§ **Records to use**:
┌────────

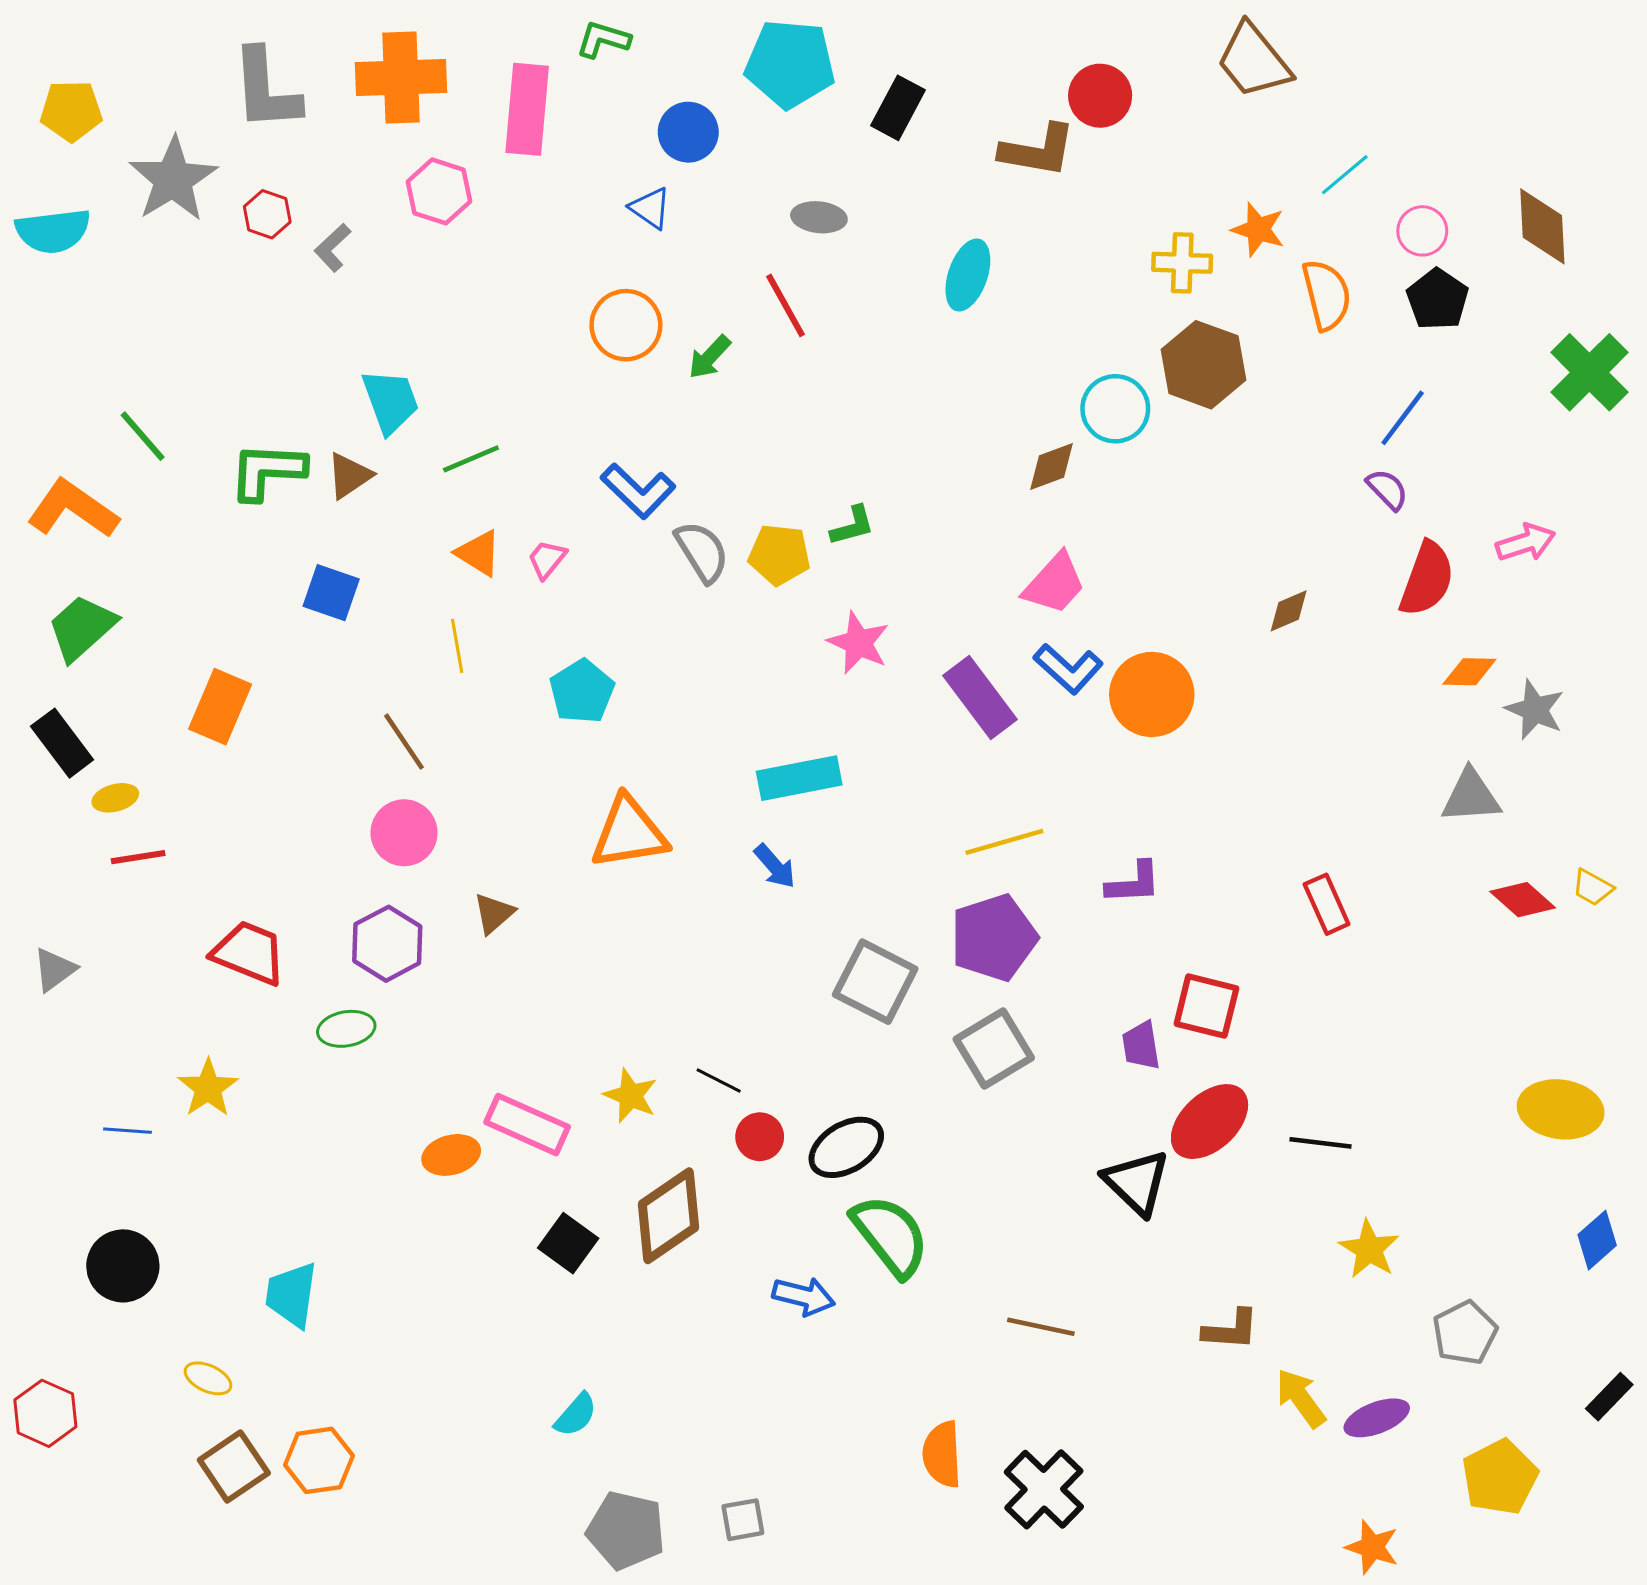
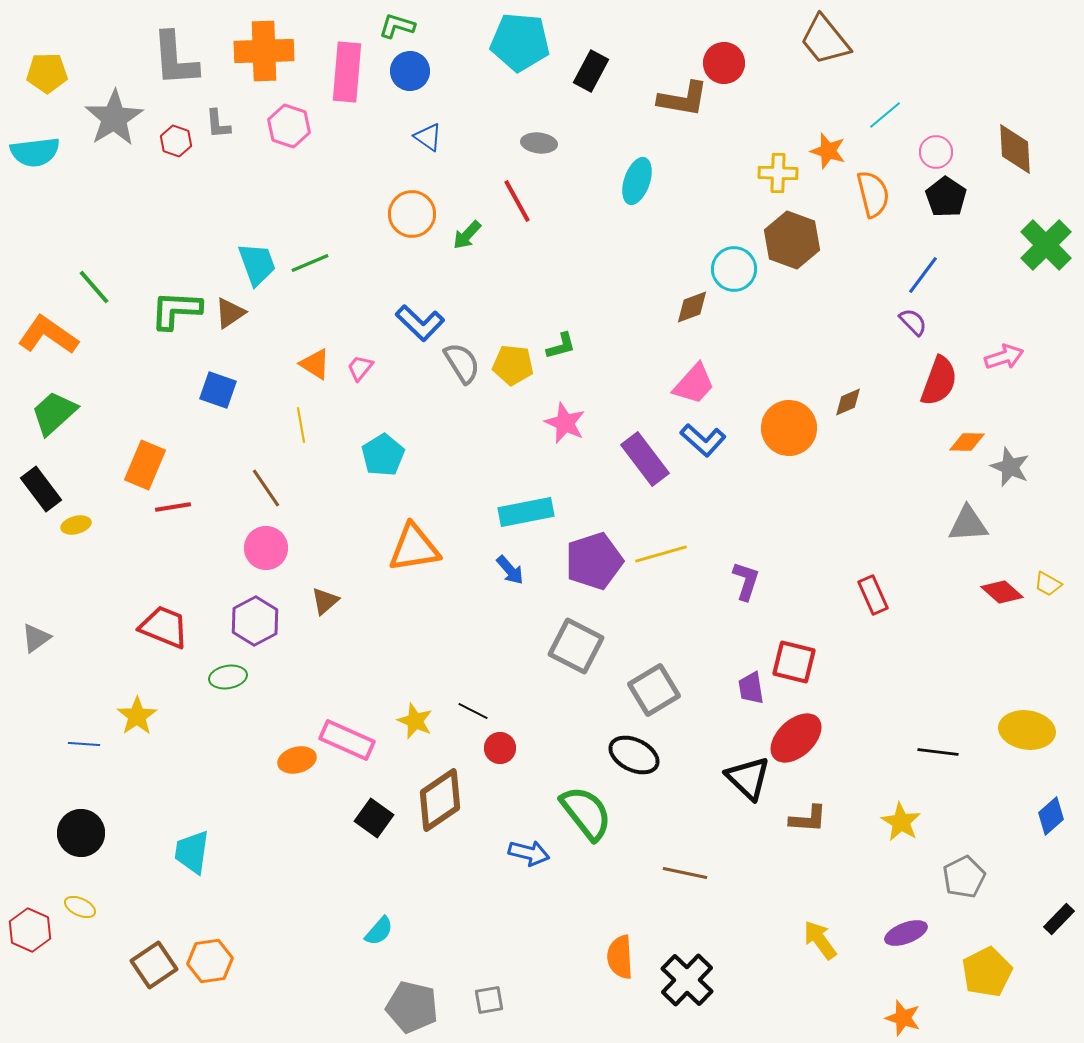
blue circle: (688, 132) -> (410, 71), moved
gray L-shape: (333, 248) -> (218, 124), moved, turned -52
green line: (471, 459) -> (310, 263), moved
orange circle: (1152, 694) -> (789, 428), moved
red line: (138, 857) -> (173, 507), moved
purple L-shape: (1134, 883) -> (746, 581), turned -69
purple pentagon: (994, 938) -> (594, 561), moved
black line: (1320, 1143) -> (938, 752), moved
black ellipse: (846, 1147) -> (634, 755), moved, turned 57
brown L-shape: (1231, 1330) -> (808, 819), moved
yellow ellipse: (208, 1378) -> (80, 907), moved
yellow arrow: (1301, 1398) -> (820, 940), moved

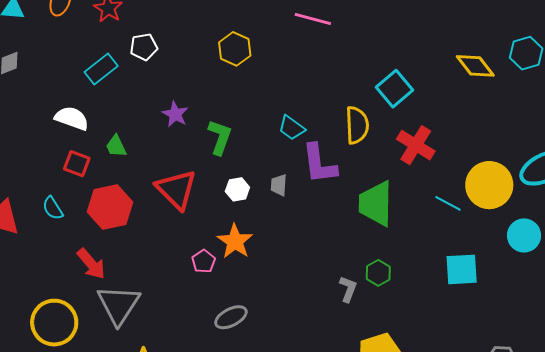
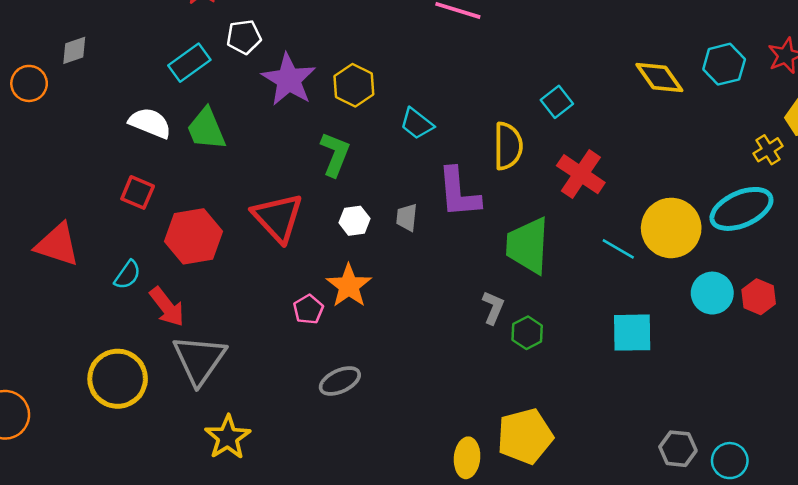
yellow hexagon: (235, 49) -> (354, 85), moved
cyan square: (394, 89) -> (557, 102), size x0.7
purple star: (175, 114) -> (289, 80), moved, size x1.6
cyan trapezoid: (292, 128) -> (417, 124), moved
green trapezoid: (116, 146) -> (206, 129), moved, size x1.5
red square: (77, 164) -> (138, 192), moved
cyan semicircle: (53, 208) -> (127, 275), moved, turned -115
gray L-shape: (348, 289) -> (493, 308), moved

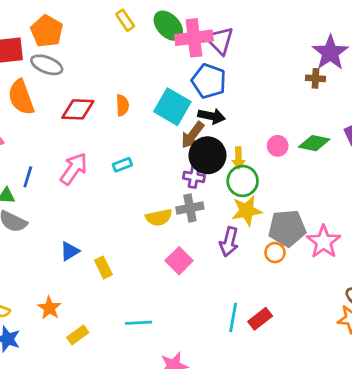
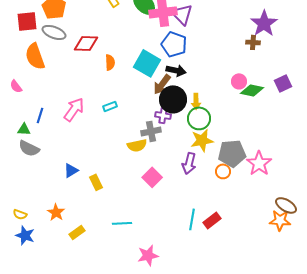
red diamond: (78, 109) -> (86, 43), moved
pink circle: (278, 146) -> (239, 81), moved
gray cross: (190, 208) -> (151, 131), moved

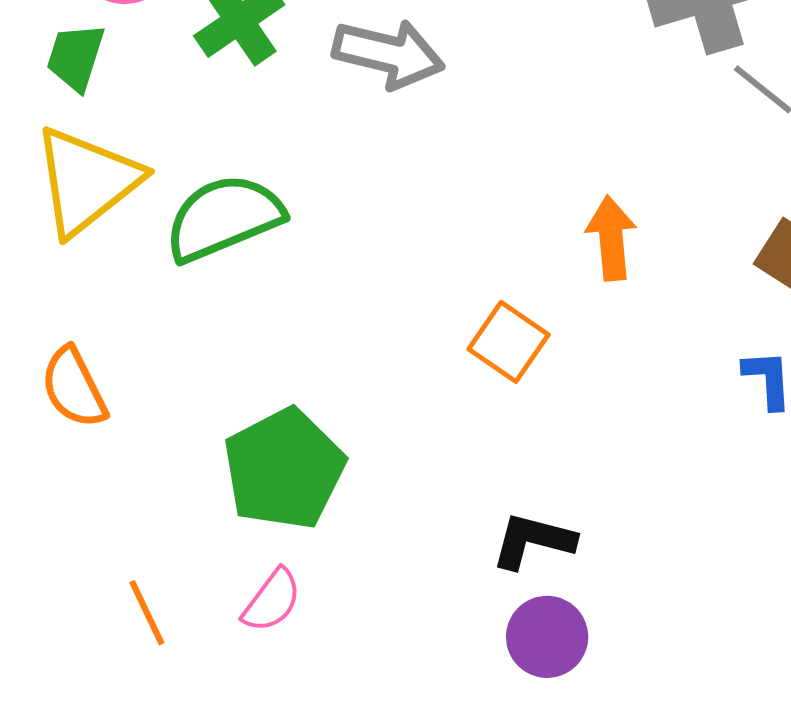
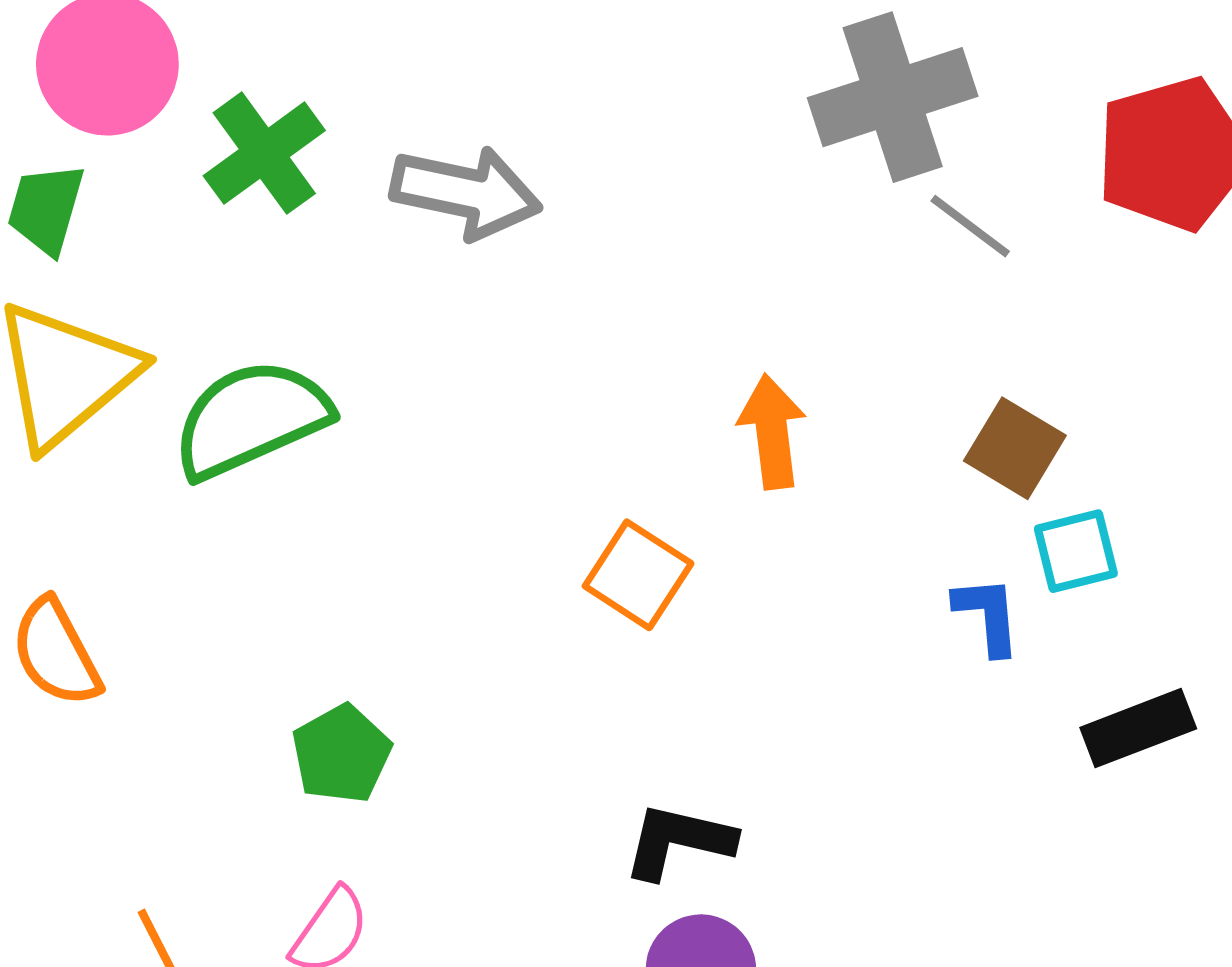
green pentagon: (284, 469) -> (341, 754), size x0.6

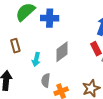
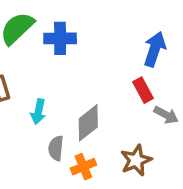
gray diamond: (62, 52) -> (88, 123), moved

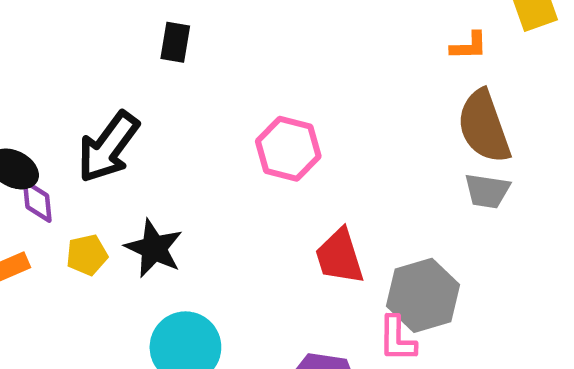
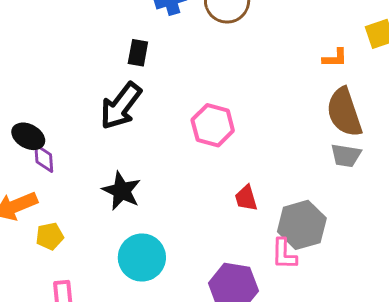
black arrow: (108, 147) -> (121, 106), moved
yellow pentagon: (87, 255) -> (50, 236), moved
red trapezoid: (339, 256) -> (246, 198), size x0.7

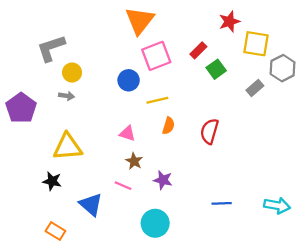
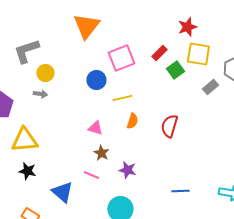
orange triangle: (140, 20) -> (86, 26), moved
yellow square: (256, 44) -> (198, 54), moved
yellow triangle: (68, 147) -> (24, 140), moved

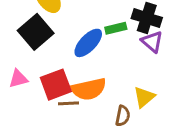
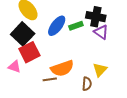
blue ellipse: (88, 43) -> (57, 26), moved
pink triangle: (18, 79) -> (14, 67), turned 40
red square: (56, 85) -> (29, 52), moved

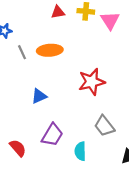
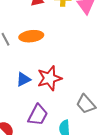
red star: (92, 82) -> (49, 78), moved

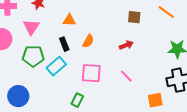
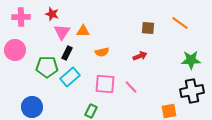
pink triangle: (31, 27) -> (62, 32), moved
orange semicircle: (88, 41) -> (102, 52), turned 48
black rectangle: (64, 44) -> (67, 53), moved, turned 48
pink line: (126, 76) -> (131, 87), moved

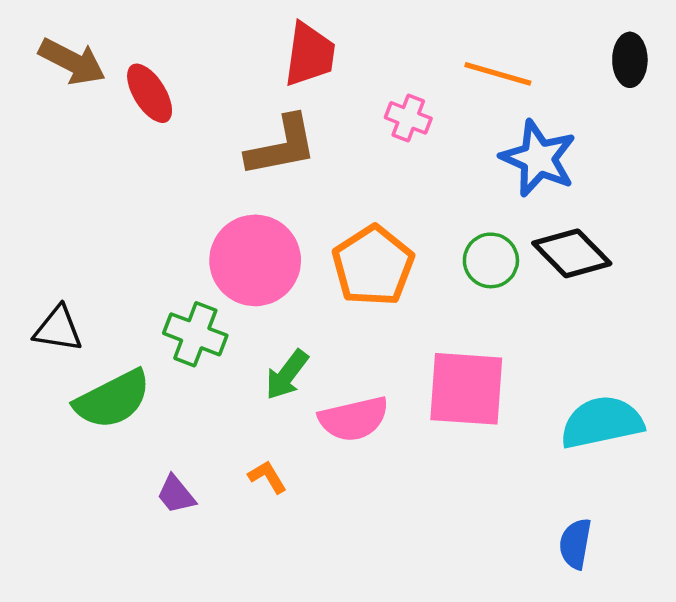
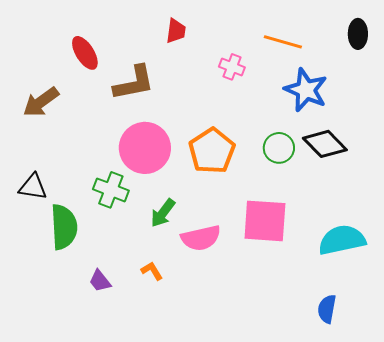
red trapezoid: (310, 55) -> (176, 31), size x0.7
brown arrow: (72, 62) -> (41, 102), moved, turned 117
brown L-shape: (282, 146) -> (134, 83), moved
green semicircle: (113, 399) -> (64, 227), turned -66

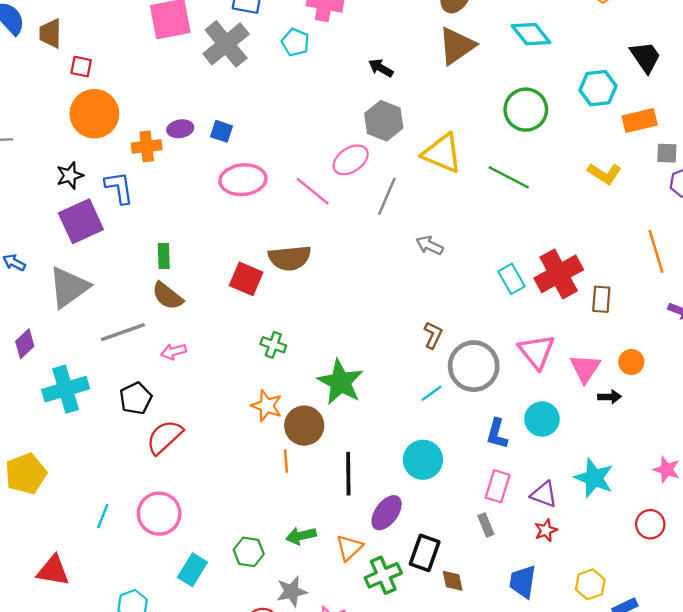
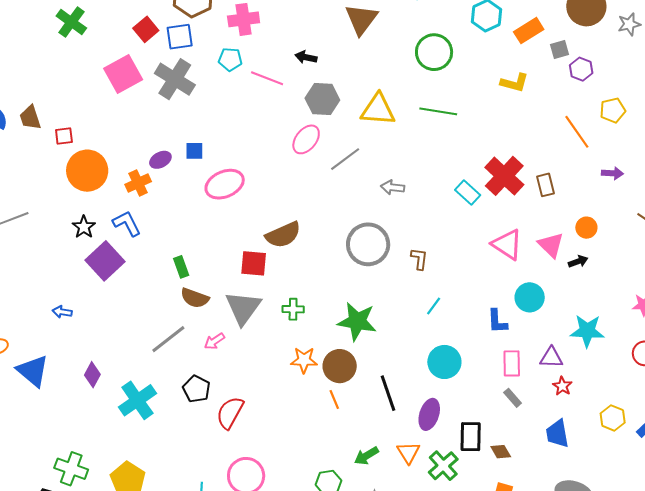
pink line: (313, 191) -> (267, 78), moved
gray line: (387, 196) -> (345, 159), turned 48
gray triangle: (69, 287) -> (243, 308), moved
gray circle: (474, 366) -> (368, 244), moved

└────────

§ **What to do**: Copy, exactly and with nothing added, the lines from the one containing "gray line: (387, 196)" through the end of the records.

§ **Exercise answer**:
gray line: (387, 196) -> (345, 159), turned 48
gray triangle: (69, 287) -> (243, 308), moved
gray circle: (474, 366) -> (368, 244), moved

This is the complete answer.